- [WHAT YOU ARE ASKED TO DO]:
Reproduce every one of the following rows verbatim, preserving all wording, punctuation, and line breaks.

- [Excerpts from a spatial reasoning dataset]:
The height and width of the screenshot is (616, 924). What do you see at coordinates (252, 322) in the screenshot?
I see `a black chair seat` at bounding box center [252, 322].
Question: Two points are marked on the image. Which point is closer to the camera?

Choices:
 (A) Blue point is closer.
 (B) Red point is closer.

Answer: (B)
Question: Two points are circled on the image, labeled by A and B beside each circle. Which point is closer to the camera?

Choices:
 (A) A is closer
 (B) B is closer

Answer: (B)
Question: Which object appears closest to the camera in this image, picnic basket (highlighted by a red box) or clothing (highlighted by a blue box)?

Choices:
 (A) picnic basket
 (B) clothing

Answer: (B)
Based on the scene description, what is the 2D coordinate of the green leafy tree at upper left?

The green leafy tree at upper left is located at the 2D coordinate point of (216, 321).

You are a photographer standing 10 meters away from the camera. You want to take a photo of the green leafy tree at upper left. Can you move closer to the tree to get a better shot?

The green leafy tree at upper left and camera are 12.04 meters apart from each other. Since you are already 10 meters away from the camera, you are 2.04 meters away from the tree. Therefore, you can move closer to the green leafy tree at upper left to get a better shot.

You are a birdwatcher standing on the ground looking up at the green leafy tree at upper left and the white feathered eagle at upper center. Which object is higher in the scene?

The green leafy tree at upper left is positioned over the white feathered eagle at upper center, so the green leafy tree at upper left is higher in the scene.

- [ANSWER BELOW]:
The height and width of the screenshot is (616, 924). What do you see at coordinates (252, 322) in the screenshot?
I see `a black chair seat` at bounding box center [252, 322].
Question: Two points are marked on the image. Which point is closer to the camera?

Choices:
 (A) Blue point is closer.
 (B) Red point is closer.

Answer: (B)
Question: Two points are circled on the image, labeled by A and B beside each circle. Which point is closer to the camera?

Choices:
 (A) A is closer
 (B) B is closer

Answer: (B)
Question: Which object appears closest to the camera in this image, picnic basket (highlighted by a red box) or clothing (highlighted by a blue box)?

Choices:
 (A) picnic basket
 (B) clothing

Answer: (B)
Based on the scene description, what is the 2D coordinate of the green leafy tree at upper left?

The green leafy tree at upper left is located at the 2D coordinate point of (216, 321).

You are a photographer standing 10 meters away from the camera. You want to take a photo of the green leafy tree at upper left. Can you move closer to the tree to get a better shot?

The green leafy tree at upper left and camera are 12.04 meters apart from each other. Since you are already 10 meters away from the camera, you are 2.04 meters away from the tree. Therefore, you can move closer to the green leafy tree at upper left to get a better shot.

You are a birdwatcher standing on the ground looking up at the green leafy tree at upper left and the white feathered eagle at upper center. Which object is higher in the scene?

The green leafy tree at upper left is positioned over the white feathered eagle at upper center, so the green leafy tree at upper left is higher in the scene.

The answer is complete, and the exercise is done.